## [What this task involves]
Reproduce the data exactly as given, except for any images.

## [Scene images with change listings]
►

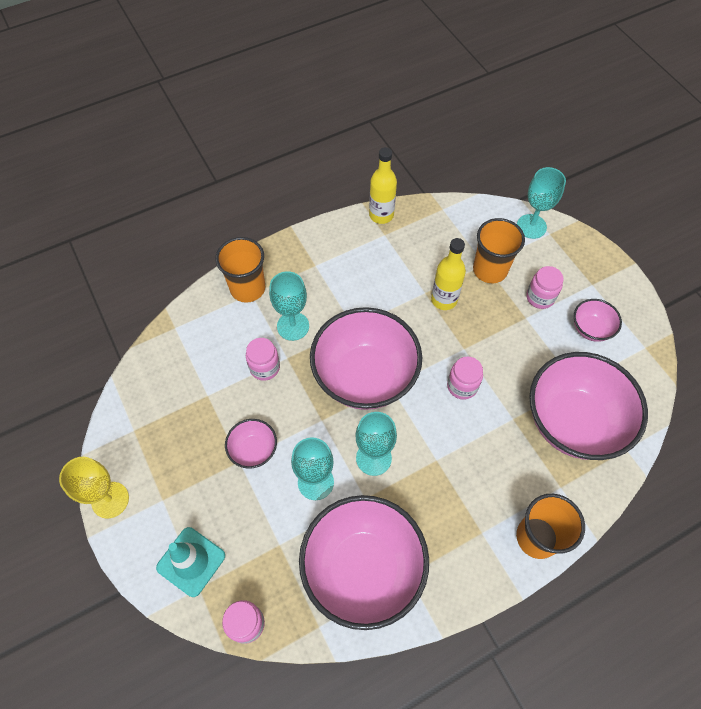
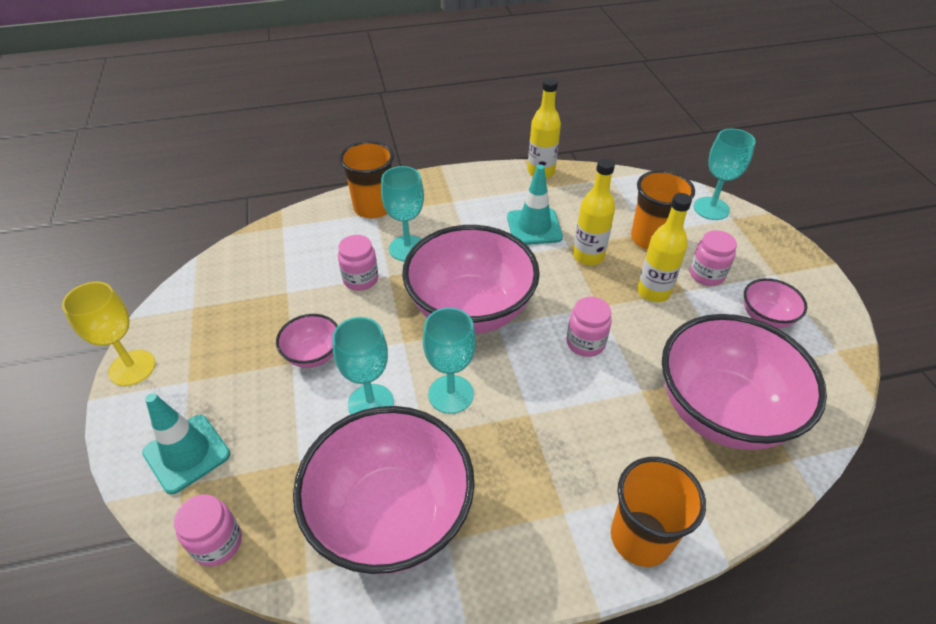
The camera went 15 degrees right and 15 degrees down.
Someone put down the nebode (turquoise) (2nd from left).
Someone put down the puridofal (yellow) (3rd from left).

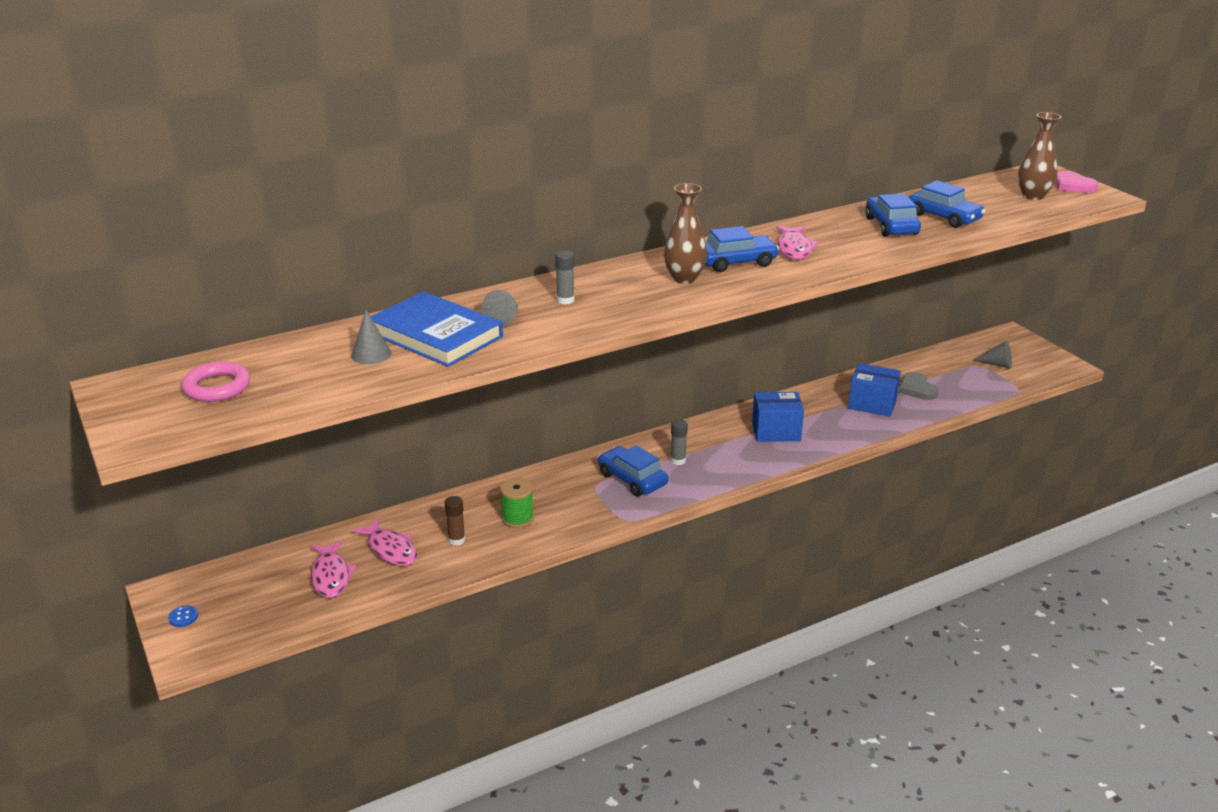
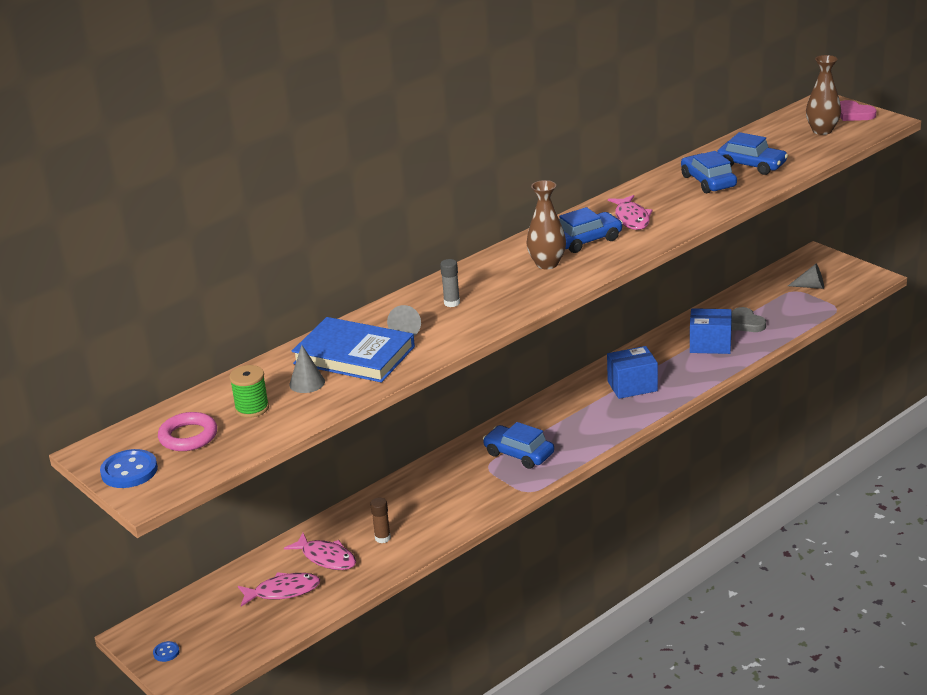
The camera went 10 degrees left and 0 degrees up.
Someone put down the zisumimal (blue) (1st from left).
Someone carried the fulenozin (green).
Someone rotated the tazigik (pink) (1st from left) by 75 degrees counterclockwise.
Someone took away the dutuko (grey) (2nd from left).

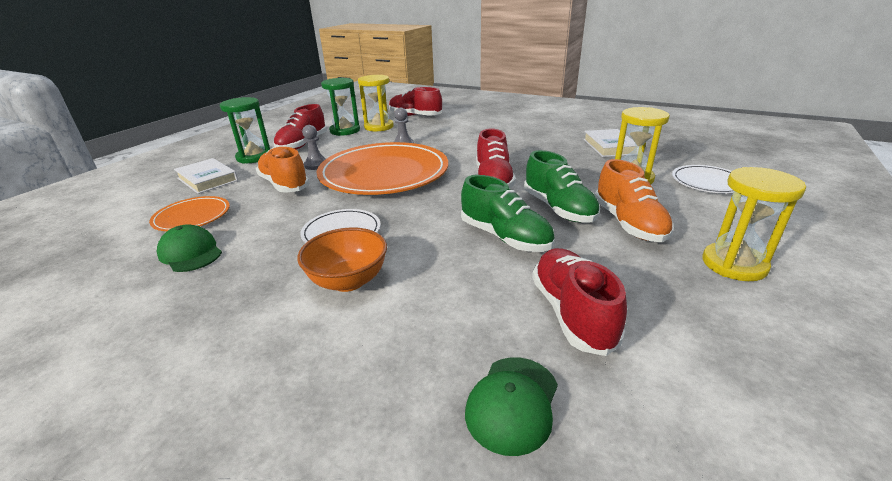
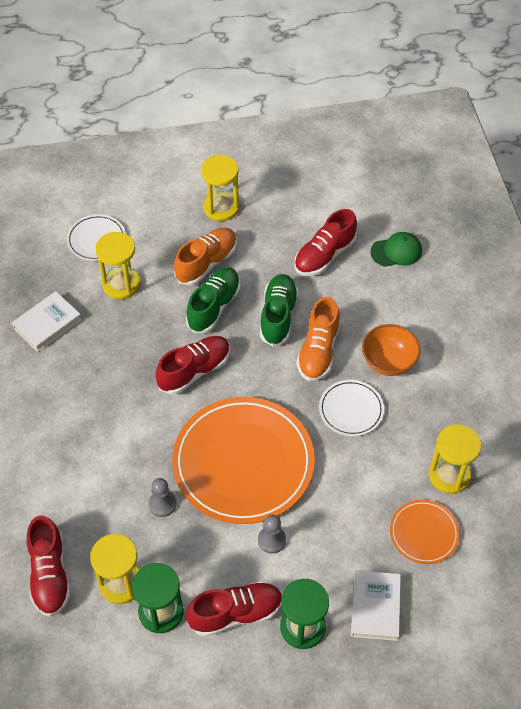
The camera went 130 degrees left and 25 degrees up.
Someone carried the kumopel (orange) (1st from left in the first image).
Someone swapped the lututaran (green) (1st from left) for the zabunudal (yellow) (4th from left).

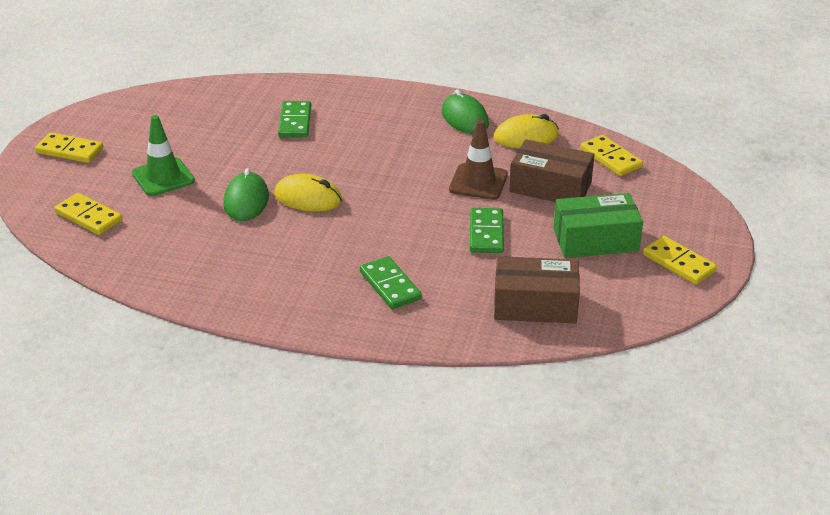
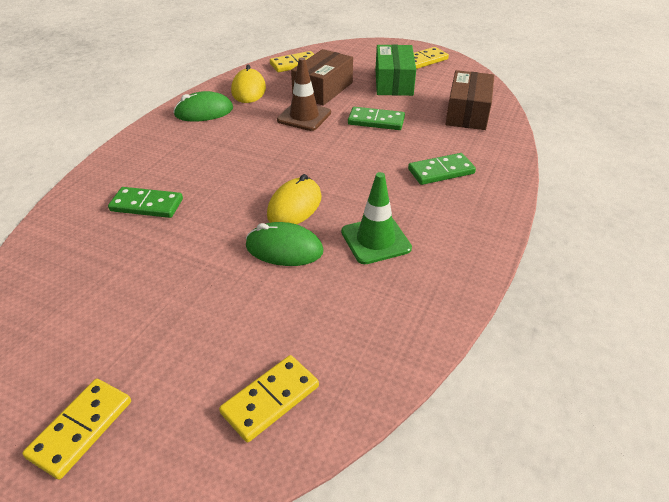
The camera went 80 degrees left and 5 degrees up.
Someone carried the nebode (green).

◄

## [Response to this exercise]
The camera went 15 degrees right and 15 degrees down.
Someone put down the nebode (turquoise) (2nd from left).
Someone put down the puridofal (yellow) (3rd from left).

The camera went 10 degrees left and 0 degrees up.
Someone put down the zisumimal (blue) (1st from left).
Someone carried the fulenozin (green).
Someone rotated the tazigik (pink) (1st from left) by 75 degrees counterclockwise.
Someone took away the dutuko (grey) (2nd from left).

The camera went 130 degrees left and 25 degrees up.
Someone carried the kumopel (orange) (1st from left in the first image).
Someone swapped the lututaran (green) (1st from left) for the zabunudal (yellow) (4th from left).

The camera went 80 degrees left and 5 degrees up.
Someone carried the nebode (green).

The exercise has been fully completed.